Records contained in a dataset

● ● ● ● ● ● ●

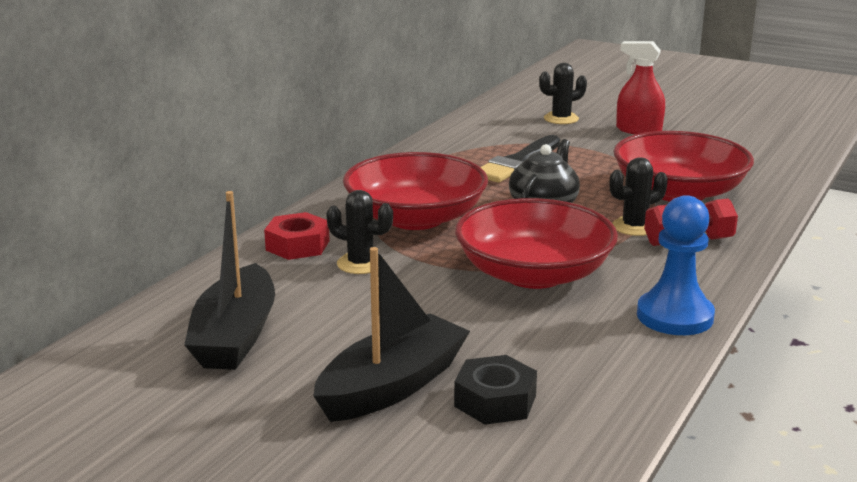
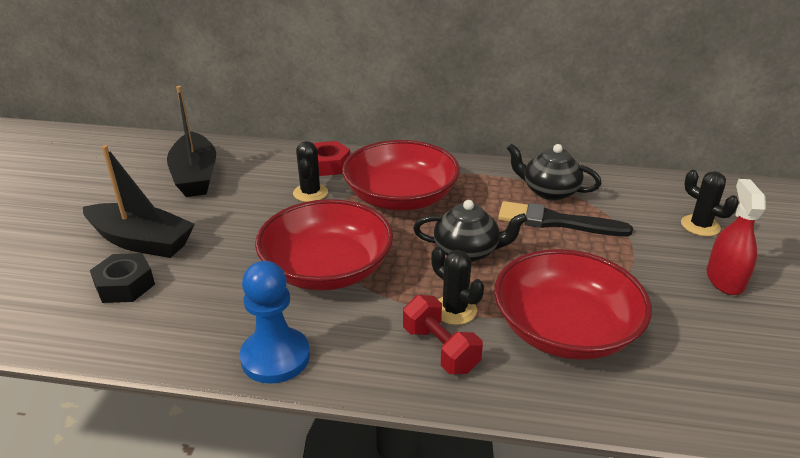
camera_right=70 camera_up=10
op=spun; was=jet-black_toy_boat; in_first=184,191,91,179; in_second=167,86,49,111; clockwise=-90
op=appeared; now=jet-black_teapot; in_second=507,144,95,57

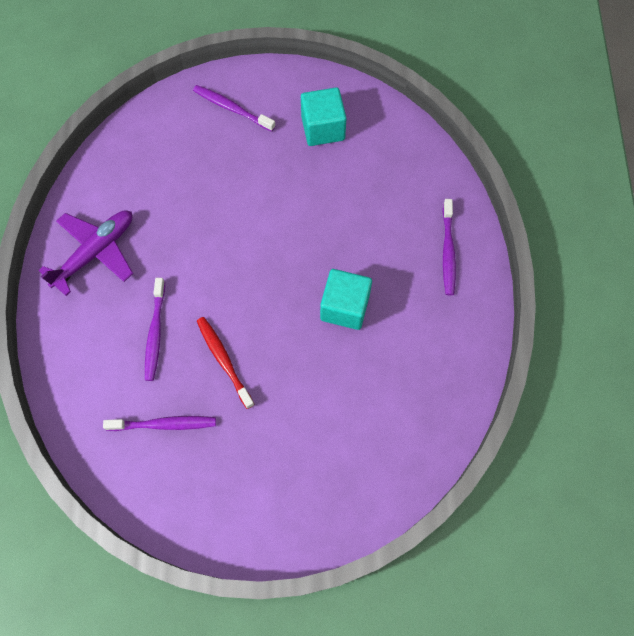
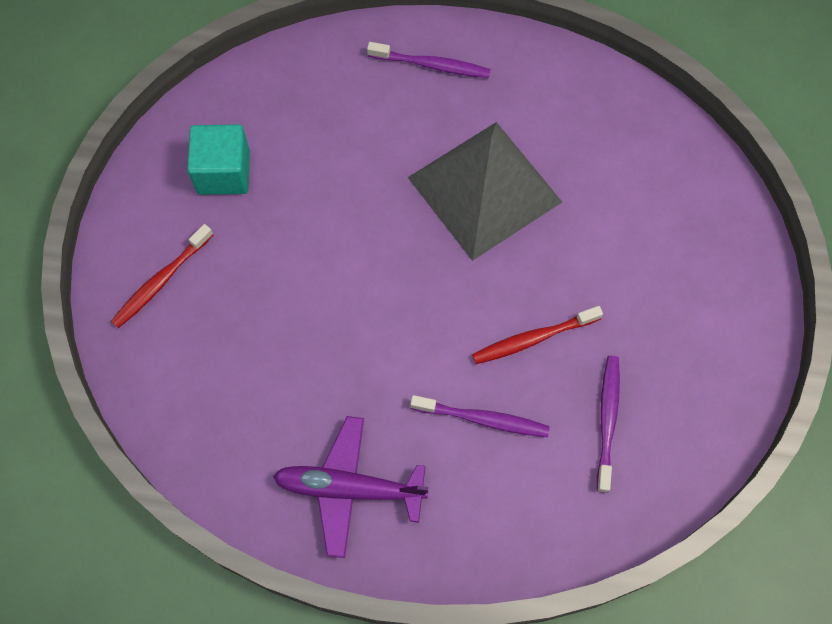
camera_right=-80 camera_up=0
op=colour; was=purple_tooth_brush; now=red_tooth_brush; in_first=193,85,82,47; in_second=111,224,102,104
op=spun; was=purple_plane; in_first=39,210,94,86; in_second=273,416,155,142; clockwise=-45
op=exchanged; was=aqua_solid_cube; now=grey_pyramid_shape; in_first=320,269,52,61; in_second=408,122,154,139

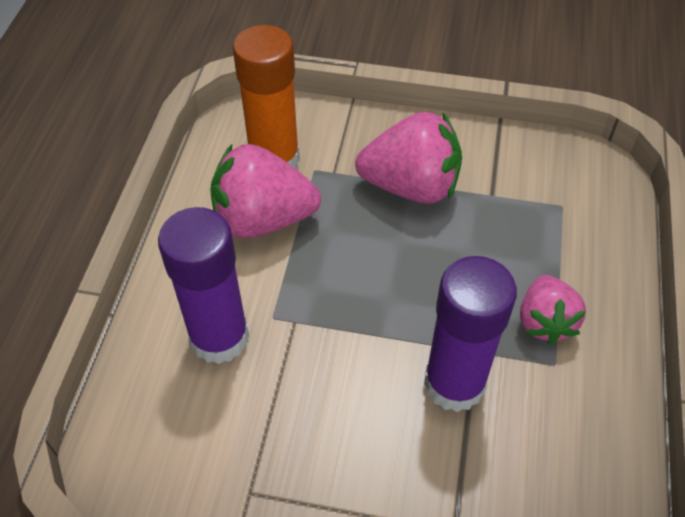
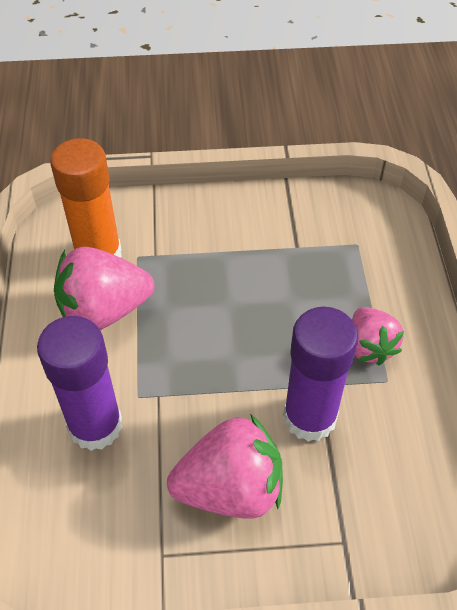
camera_right=-15 camera_up=0
op=relocated; was=pink_strawberry; in_first=355,112,107,92; in_second=167,414,116,105

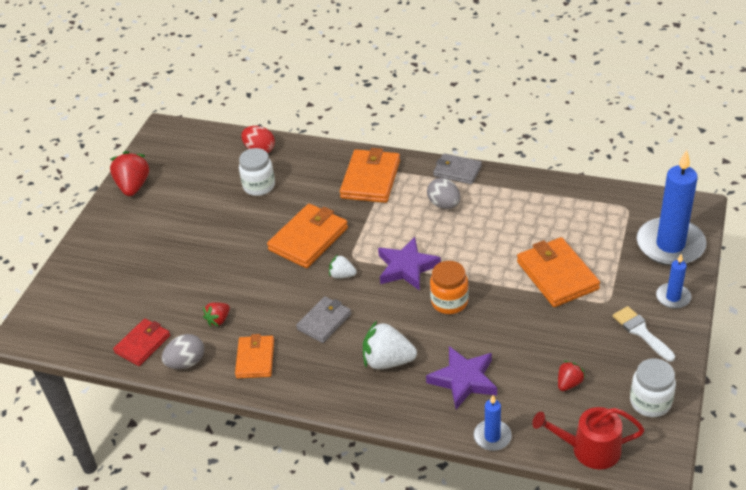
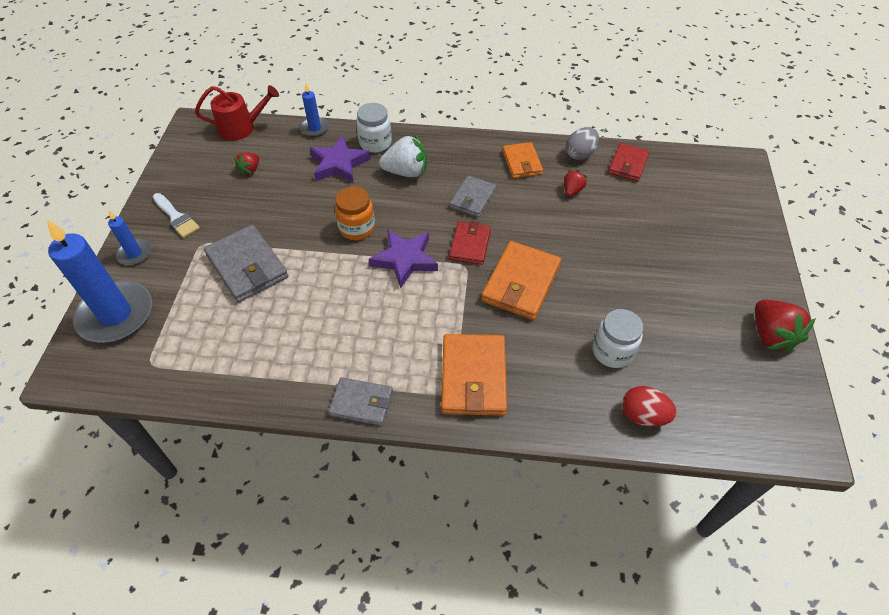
camera_right=165 camera_up=10
op=missing; was=grey_toy_egg; in_first=427,178,33,31
op=colour; was=orange_wallet; now=grey_wallet; in_first=517,237,83,70; in_second=204,225,84,77
op=exchanged; was=snow-white_strawberry; now=red_wallet; in_first=329,254,28,25; in_second=449,221,42,44
op=relocated; was=snow-white_jar; in_first=630,358,46,59; in_second=356,103,36,50

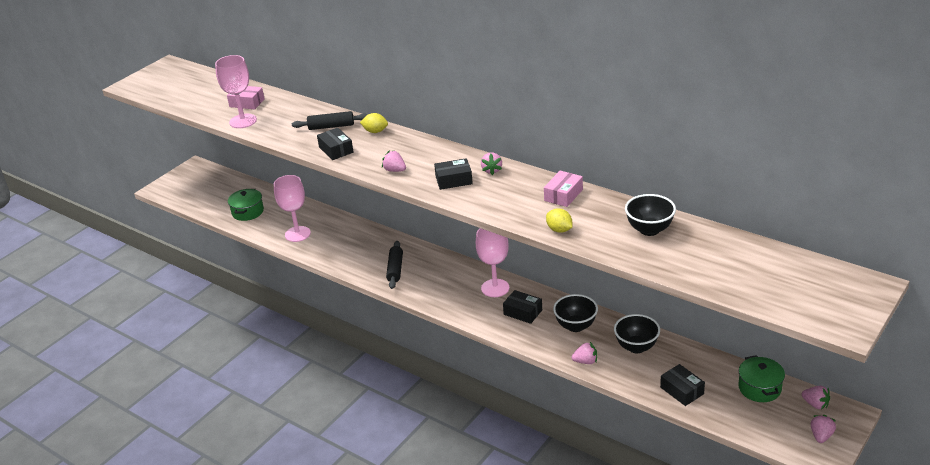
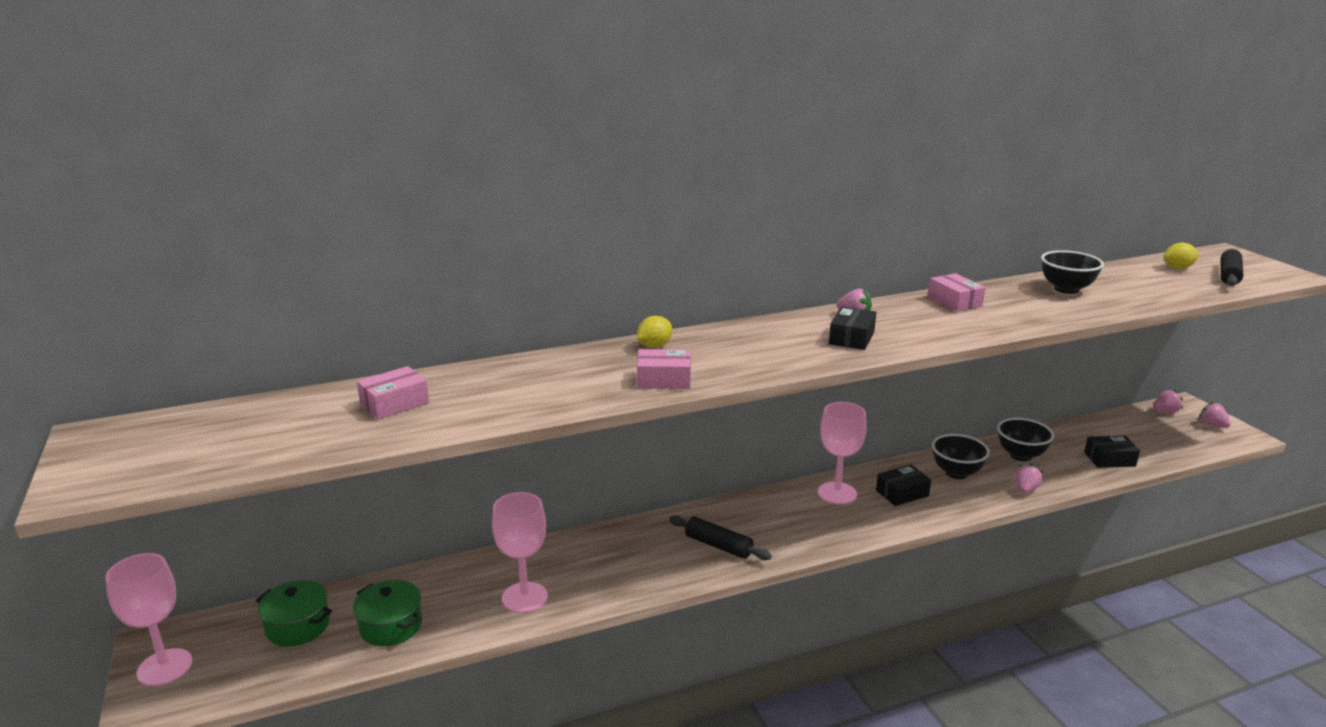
camera_right=-60 camera_up=-10
op=relocated; was=pink_wine_glass; in_first=215,55,42,73; in_second=105,553,87,133
op=relocated; was=jet-black_pastry_roller; in_first=292,111,76,19; in_second=1221,249,22,37
op=colour; was=jet-black_package; now=pink_package; in_first=317,128,37,32; in_second=637,349,54,40
op=missing; was=pink_strawberry; in_first=382,150,24,22
op=relocated; was=bright_yellow_citrus_fruit; in_first=546,208,26,25; in_second=1164,243,35,26
op=relocated; was=leaf-green_cooking_pot; in_first=738,355,47,47; in_second=256,580,76,67

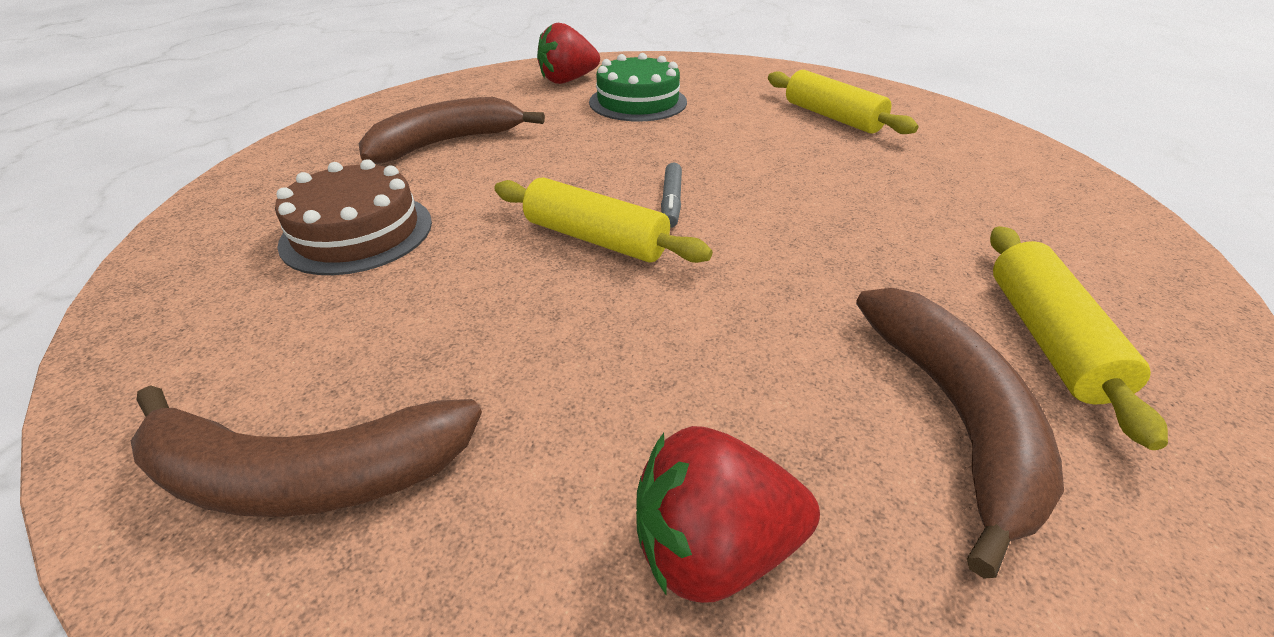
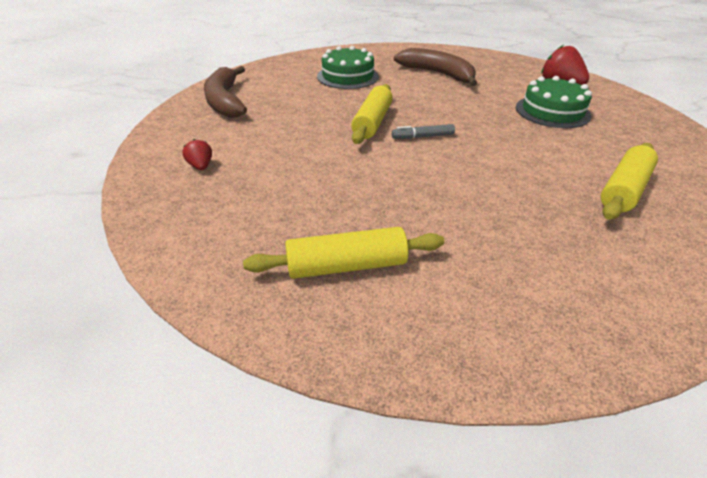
camera_right=75 camera_up=0
op=colour; was=russet_layer_cake; now=leaf-green_layer_cake; in_first=275,159,157,116; in_second=317,46,62,43
op=missing; was=russet_banana; in_first=856,288,208,290
op=size; was=red_strawberry; in_first=636,426,184,177; in_second=182,139,30,31; ratio=0.53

● ● ● ● ● ● ●

▸ Work instruction:
Copy nothing but the lines from the line holding "op=relocated; was=pink_strawberry; in_first=355,112,107,92;" through the last line of the entries, exactly, while leaving out the pictures.

▸ Your solution:
op=relocated; was=pink_strawberry; in_first=355,112,107,92; in_second=167,414,116,105

camera_right=165 camera_up=10
op=missing; was=grey_toy_egg; in_first=427,178,33,31
op=colour; was=orange_wallet; now=grey_wallet; in_first=517,237,83,70; in_second=204,225,84,77
op=exchanged; was=snow-white_strawberry; now=red_wallet; in_first=329,254,28,25; in_second=449,221,42,44
op=relocated; was=snow-white_jar; in_first=630,358,46,59; in_second=356,103,36,50

camera_right=-60 camera_up=-10
op=relocated; was=pink_wine_glass; in_first=215,55,42,73; in_second=105,553,87,133
op=relocated; was=jet-black_pastry_roller; in_first=292,111,76,19; in_second=1221,249,22,37
op=colour; was=jet-black_package; now=pink_package; in_first=317,128,37,32; in_second=637,349,54,40
op=missing; was=pink_strawberry; in_first=382,150,24,22
op=relocated; was=bright_yellow_citrus_fruit; in_first=546,208,26,25; in_second=1164,243,35,26
op=relocated; was=leaf-green_cooking_pot; in_first=738,355,47,47; in_second=256,580,76,67

camera_right=75 camera_up=0
op=colour; was=russet_layer_cake; now=leaf-green_layer_cake; in_first=275,159,157,116; in_second=317,46,62,43
op=missing; was=russet_banana; in_first=856,288,208,290
op=size; was=red_strawberry; in_first=636,426,184,177; in_second=182,139,30,31; ratio=0.53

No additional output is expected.